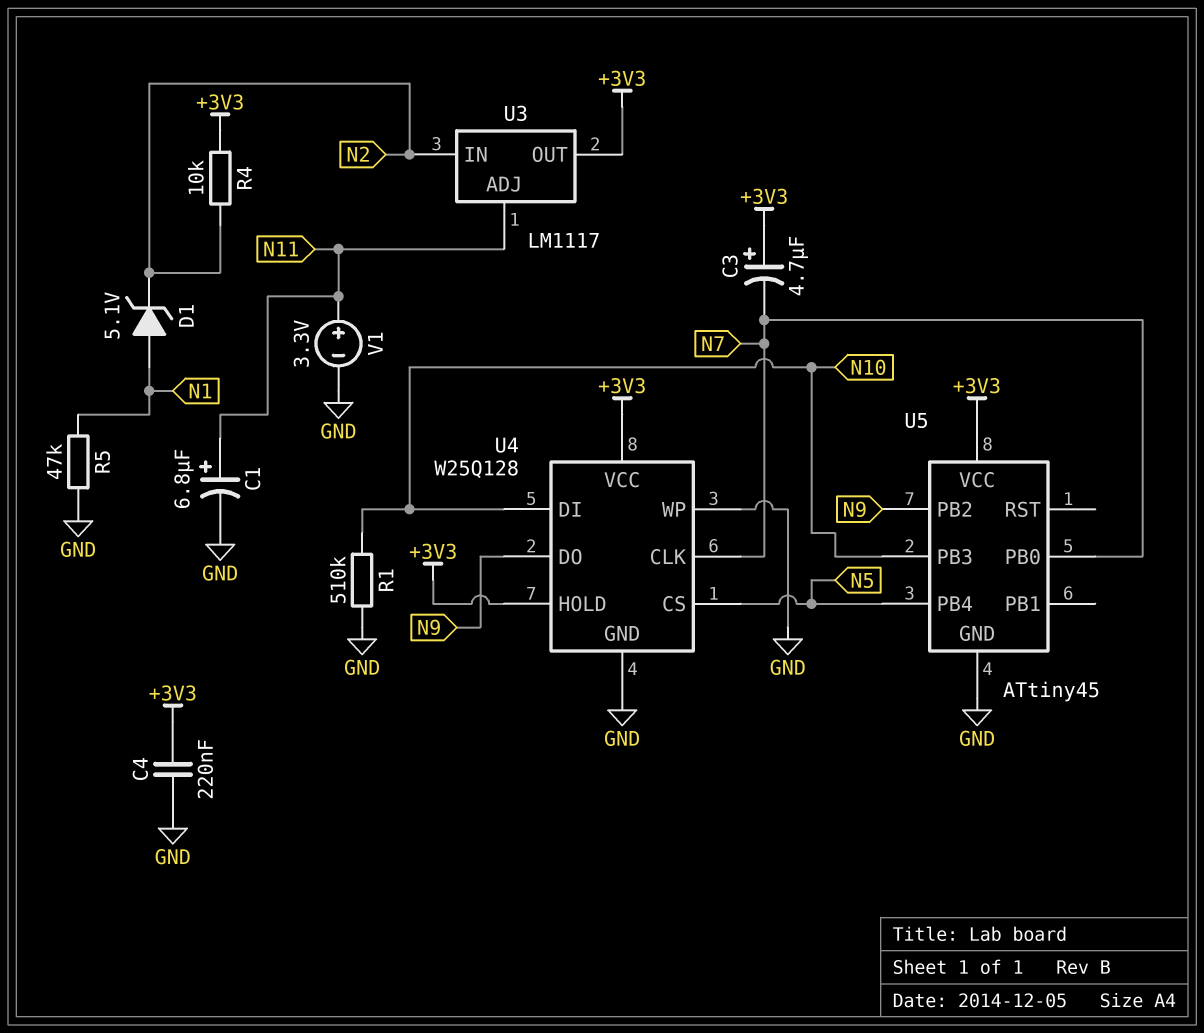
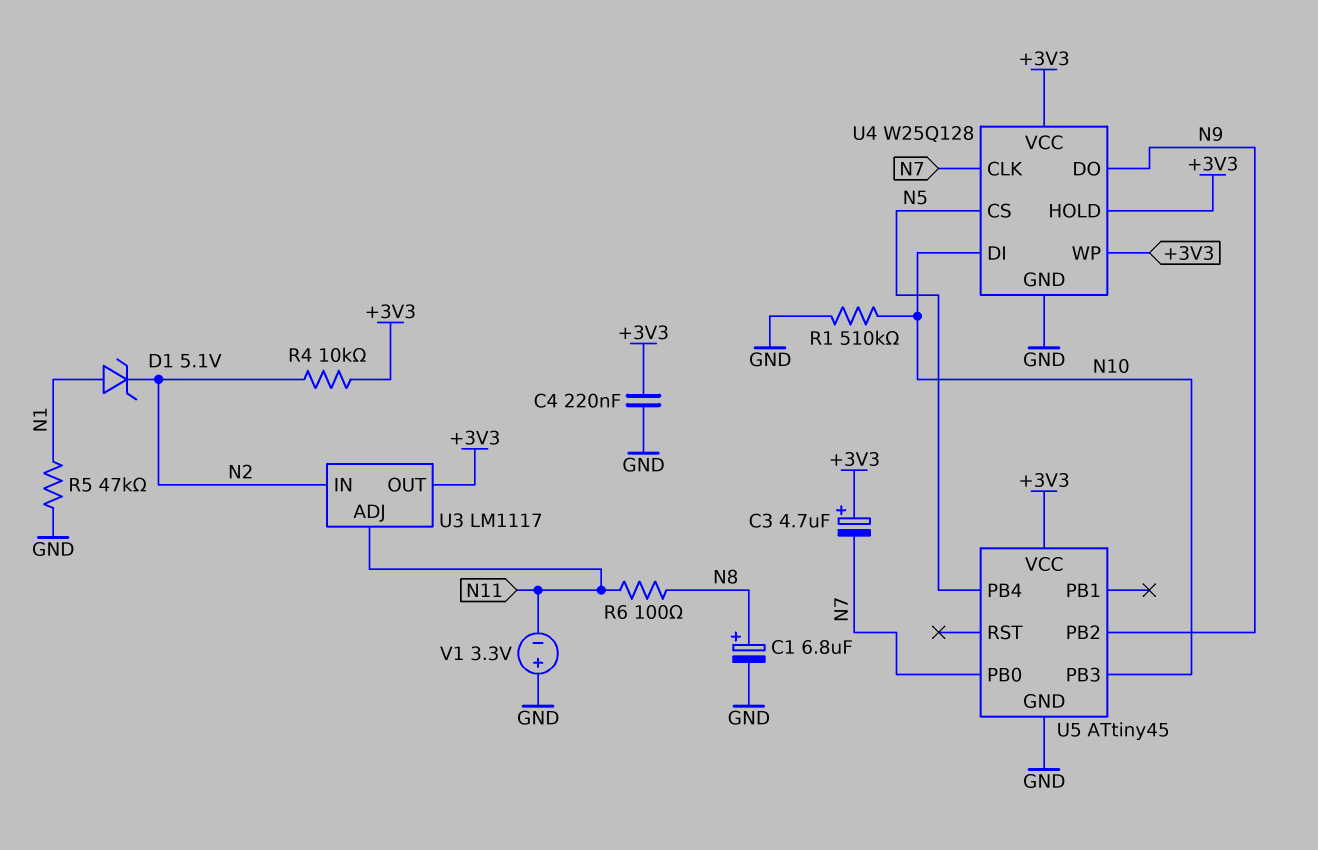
C1: 6.8uF (plus N11, minus GND) -> 6.8uF (plus N8, minus GND)
R6: none -> 100 (N8, N11)
U4 pin WP: GND -> +3V3
V1: 3.3V (plus N11, minus GND) -> 3.3V (plus GND, minus N11)

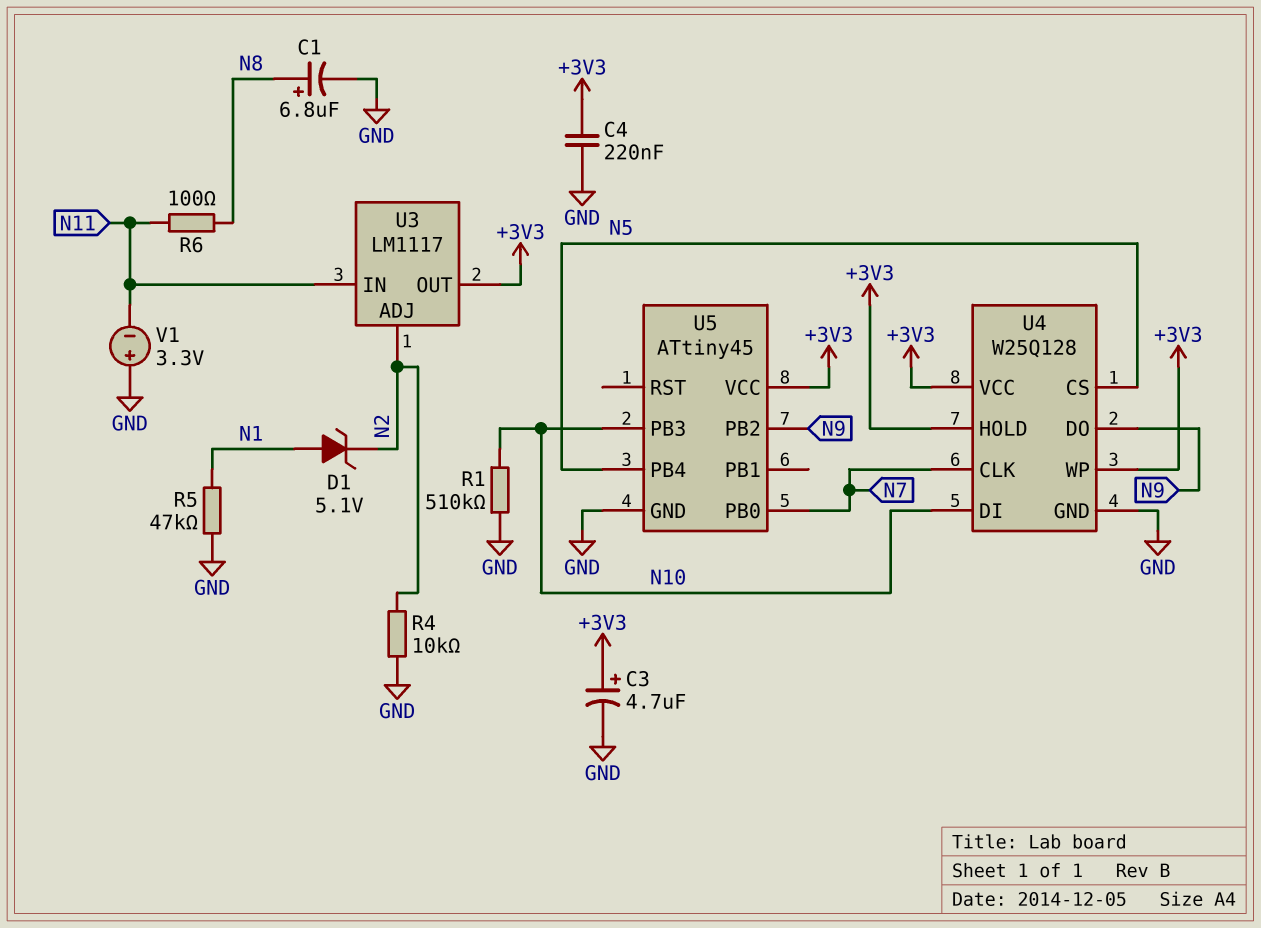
C3: 4.7uF (plus +3V3, minus N7) -> 4.7uF (plus +3V3, minus GND)
R4: 10k (+3V3, N2) -> 10k (GND, N2)
U3 pin ADJ: N11 -> N2
U3 pin IN: N2 -> N11

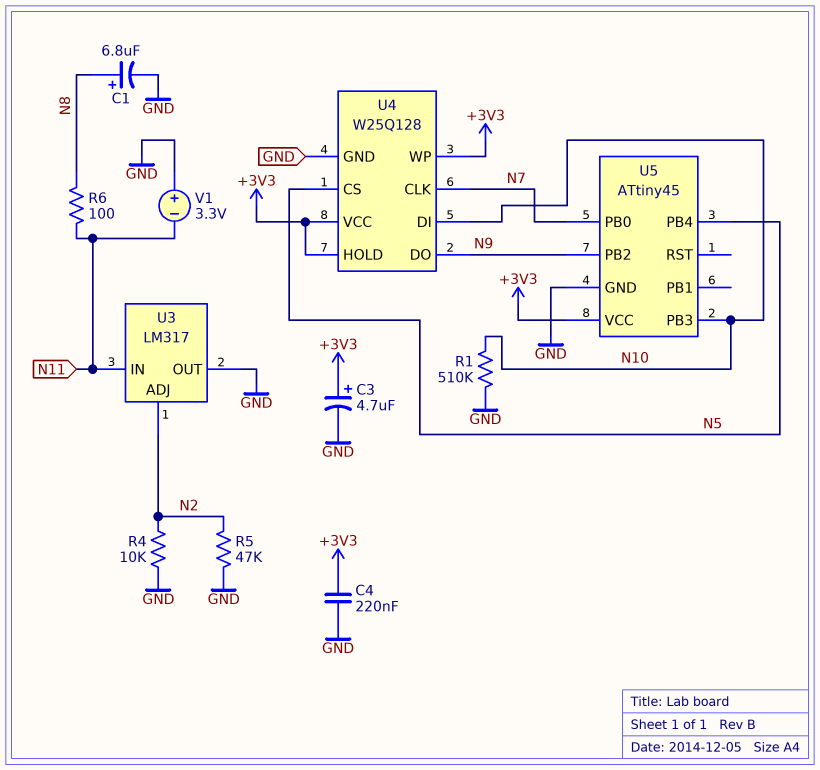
D1: zener 5.1V (A N1, K N2) -> none
R5: 47k (GND, N1) -> 47k (GND, N2)
U3: LM1117 -> LM317
U3 pin OUT: +3V3 -> GND

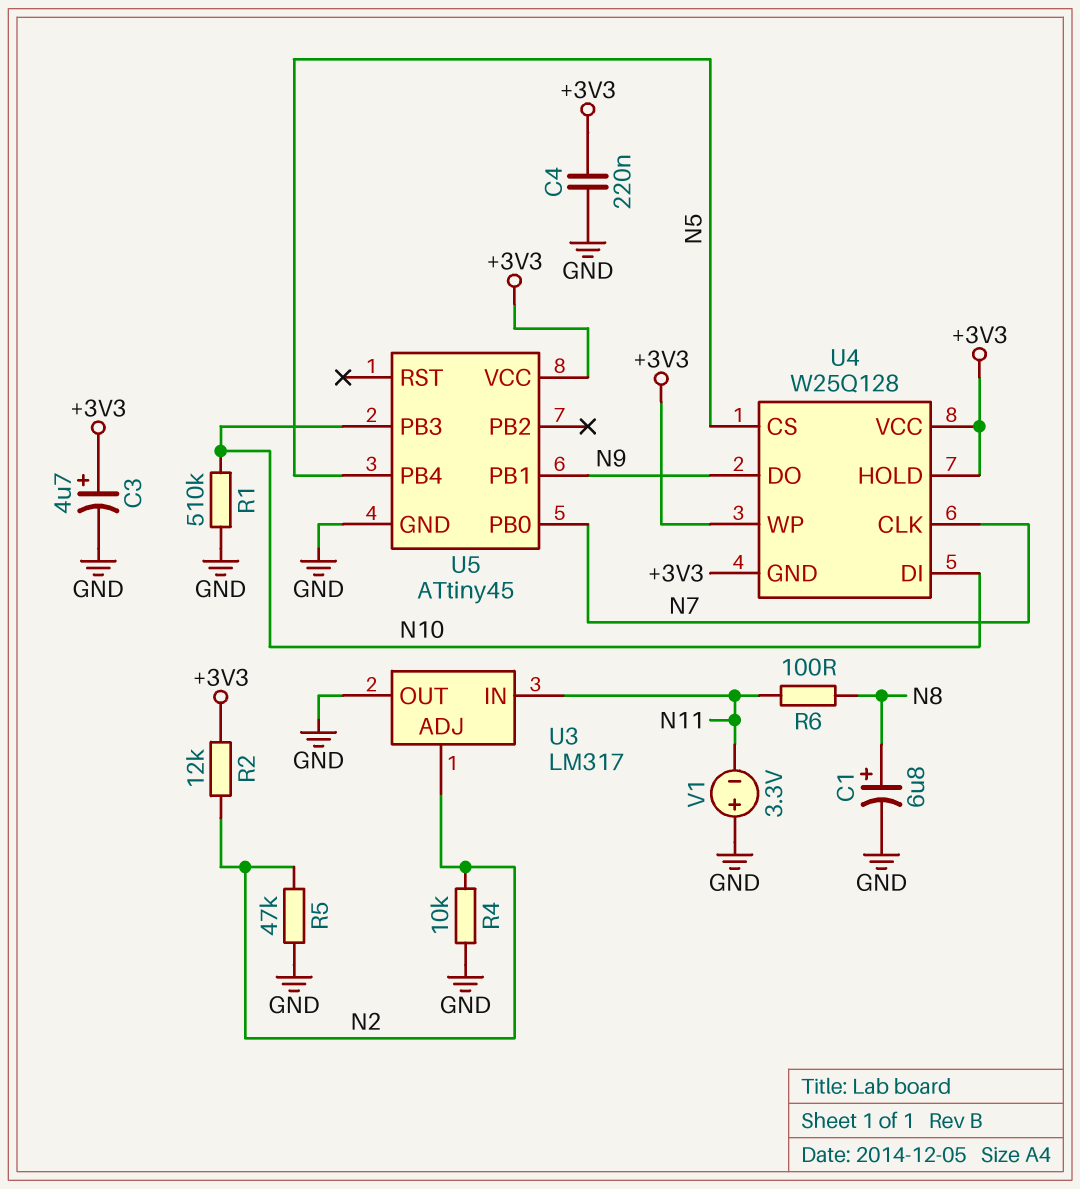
R2: none -> 12k (+3V3, N2)
U4 pin GND: GND -> +3V3
U5 pin PB1: none -> N9
U5 pin PB2: N9 -> none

+---+

● Exercise details: Please retype exactly the lines from the one containing "R5: 47k (GND, N1) -> 47k (GND, N2)" through the last line of the records, both included, leaving out every picture.

● Exercise response:
R5: 47k (GND, N1) -> 47k (GND, N2)
U3: LM1117 -> LM317
U3 pin OUT: +3V3 -> GND

R2: none -> 12k (+3V3, N2)
U4 pin GND: GND -> +3V3
U5 pin PB1: none -> N9
U5 pin PB2: N9 -> none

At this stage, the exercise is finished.